## Records for processing

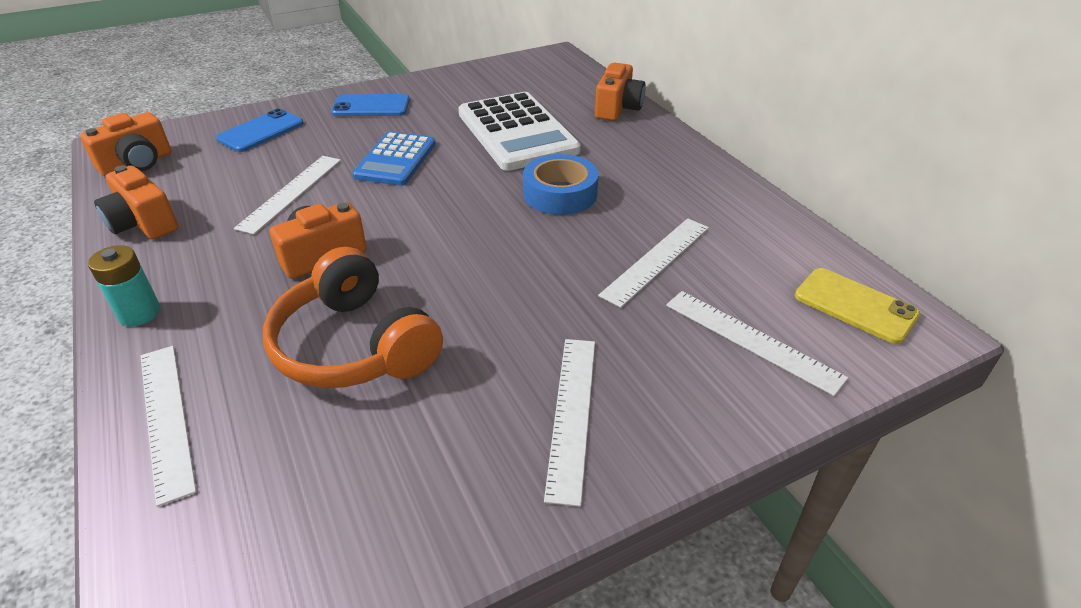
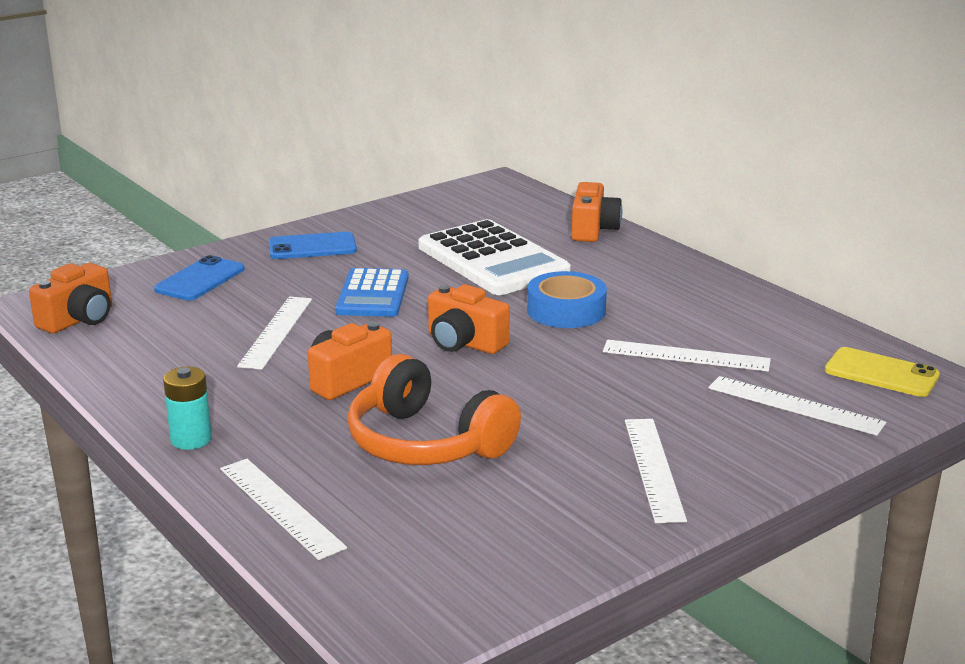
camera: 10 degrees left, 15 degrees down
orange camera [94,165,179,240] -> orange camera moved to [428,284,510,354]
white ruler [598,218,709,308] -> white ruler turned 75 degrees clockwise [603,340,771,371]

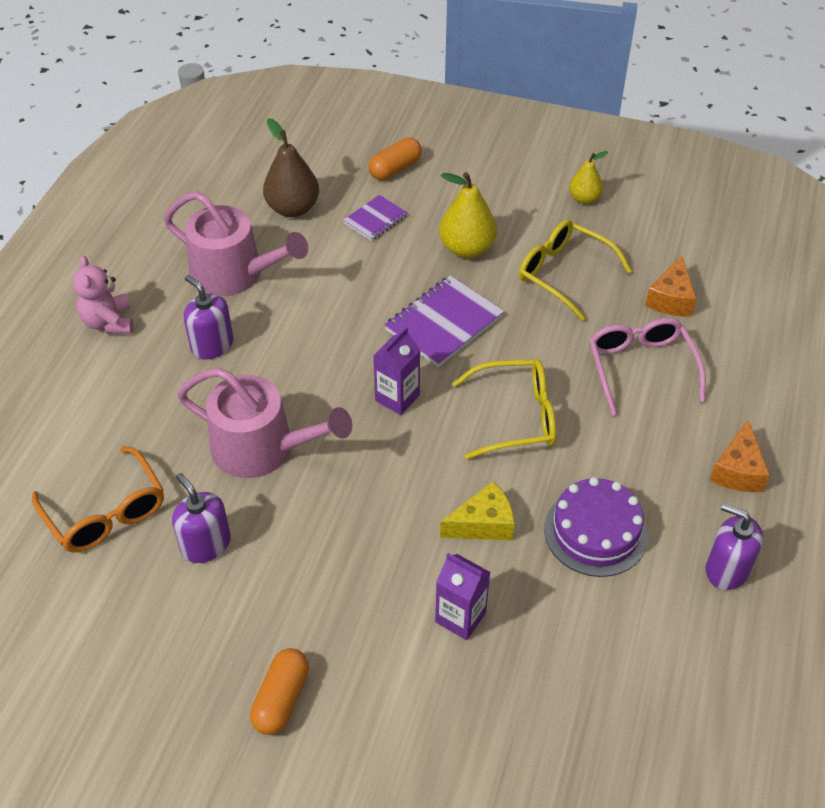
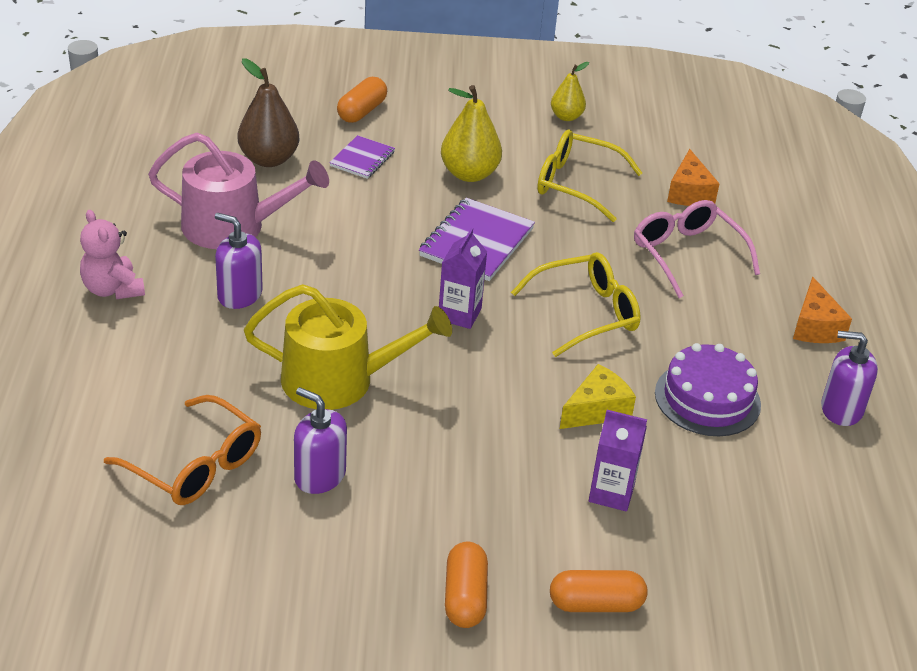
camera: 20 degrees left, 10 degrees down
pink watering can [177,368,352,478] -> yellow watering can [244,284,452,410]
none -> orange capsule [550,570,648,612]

## Instructions to follow
Word for word, restate every line of the listing, omitting the pictures.

## Result
camera: 10 degrees left, 15 degrees down
orange camera [94,165,179,240] -> orange camera moved to [428,284,510,354]
white ruler [598,218,709,308] -> white ruler turned 75 degrees clockwise [603,340,771,371]

camera: 20 degrees left, 10 degrees down
pink watering can [177,368,352,478] -> yellow watering can [244,284,452,410]
none -> orange capsule [550,570,648,612]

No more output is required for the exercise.